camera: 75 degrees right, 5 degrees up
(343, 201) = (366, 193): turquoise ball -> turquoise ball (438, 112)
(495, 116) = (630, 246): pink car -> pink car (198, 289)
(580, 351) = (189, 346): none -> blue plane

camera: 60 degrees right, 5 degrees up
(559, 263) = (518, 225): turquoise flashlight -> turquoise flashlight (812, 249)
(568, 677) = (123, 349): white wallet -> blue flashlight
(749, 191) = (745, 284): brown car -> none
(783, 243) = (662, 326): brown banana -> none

——

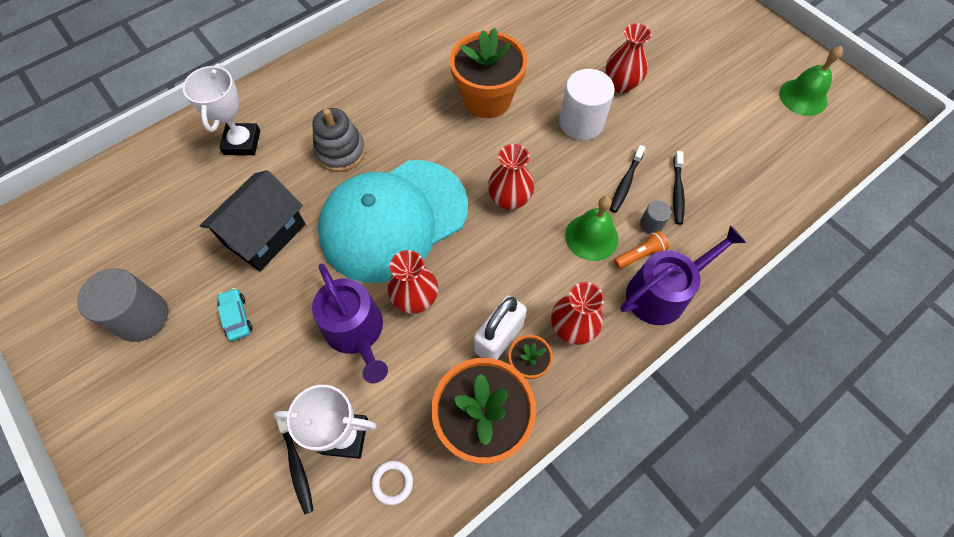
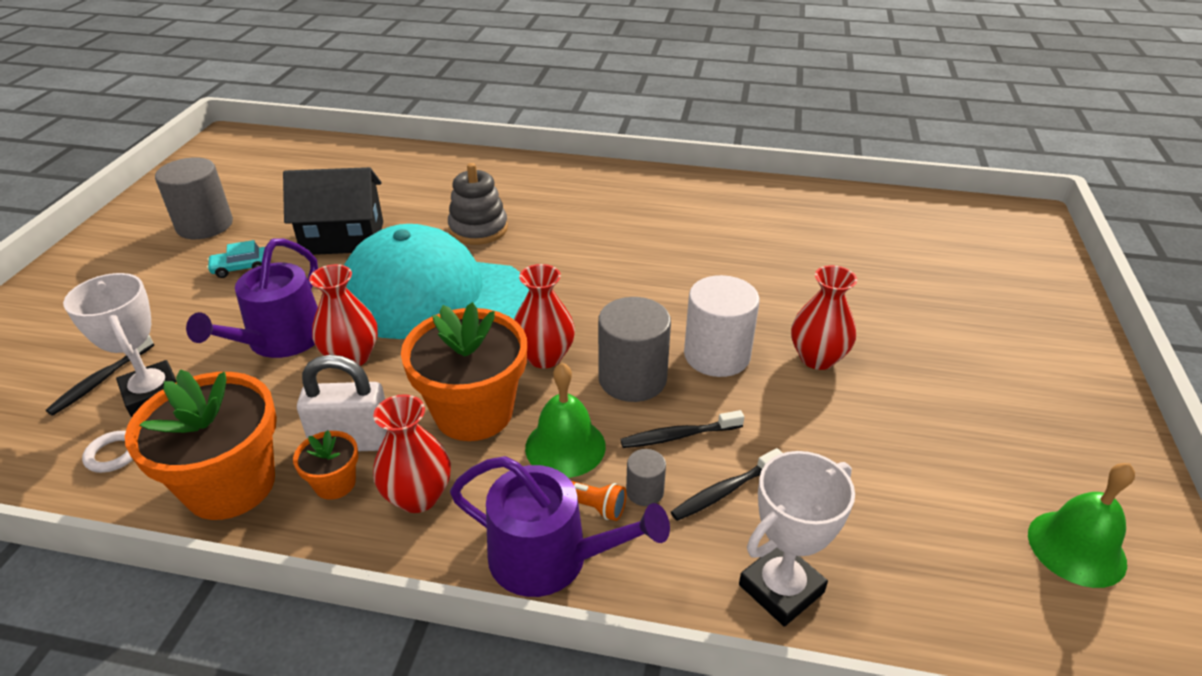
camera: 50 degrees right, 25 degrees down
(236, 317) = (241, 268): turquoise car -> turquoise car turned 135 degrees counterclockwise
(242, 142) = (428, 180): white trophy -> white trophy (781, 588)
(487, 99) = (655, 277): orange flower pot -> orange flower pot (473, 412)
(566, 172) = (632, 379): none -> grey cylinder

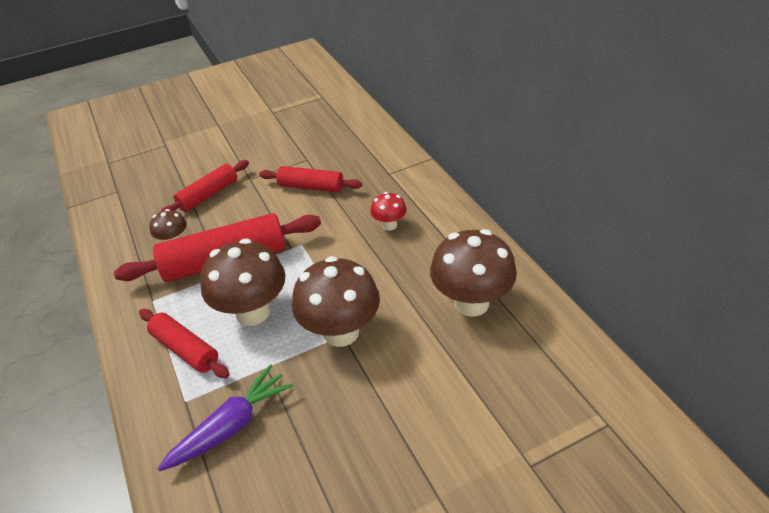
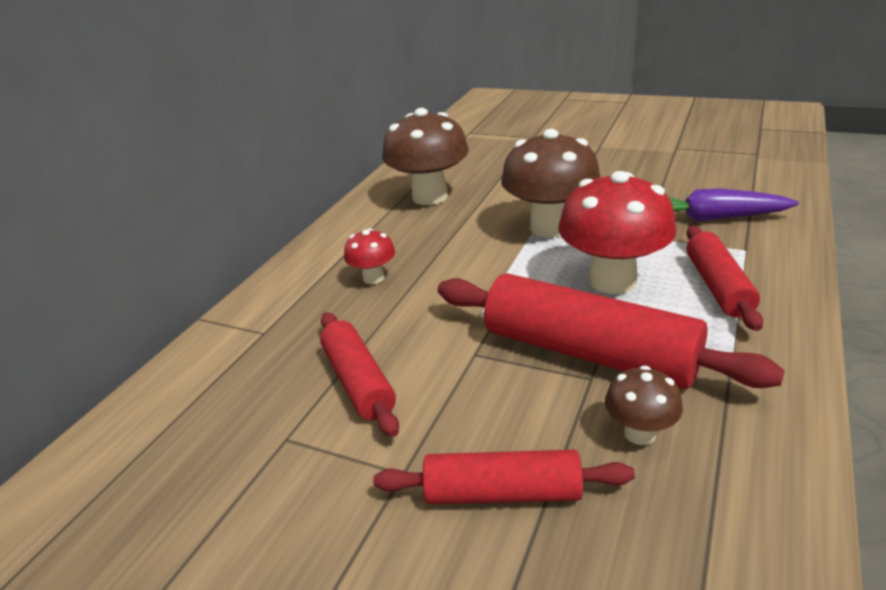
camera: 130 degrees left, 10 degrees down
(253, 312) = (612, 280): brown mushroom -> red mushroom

——

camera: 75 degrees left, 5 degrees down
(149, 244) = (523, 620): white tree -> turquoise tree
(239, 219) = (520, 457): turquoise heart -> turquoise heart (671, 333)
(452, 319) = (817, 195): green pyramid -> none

——

> [Work order]:
Above are the entries. Quote exactly the lines from the one bearing "camera: 75 degrees right, 5 degrees up" through the one bearing "(783, 243) = (662, 326): brown banana -> none".

> [Result of this task]:
camera: 75 degrees right, 5 degrees up
(343, 201) = (366, 193): turquoise ball -> turquoise ball (438, 112)
(495, 116) = (630, 246): pink car -> pink car (198, 289)
(580, 351) = (189, 346): none -> blue plane

camera: 60 degrees right, 5 degrees up
(559, 263) = (518, 225): turquoise flashlight -> turquoise flashlight (812, 249)
(568, 677) = (123, 349): white wallet -> blue flashlight
(749, 191) = (745, 284): brown car -> none
(783, 243) = (662, 326): brown banana -> none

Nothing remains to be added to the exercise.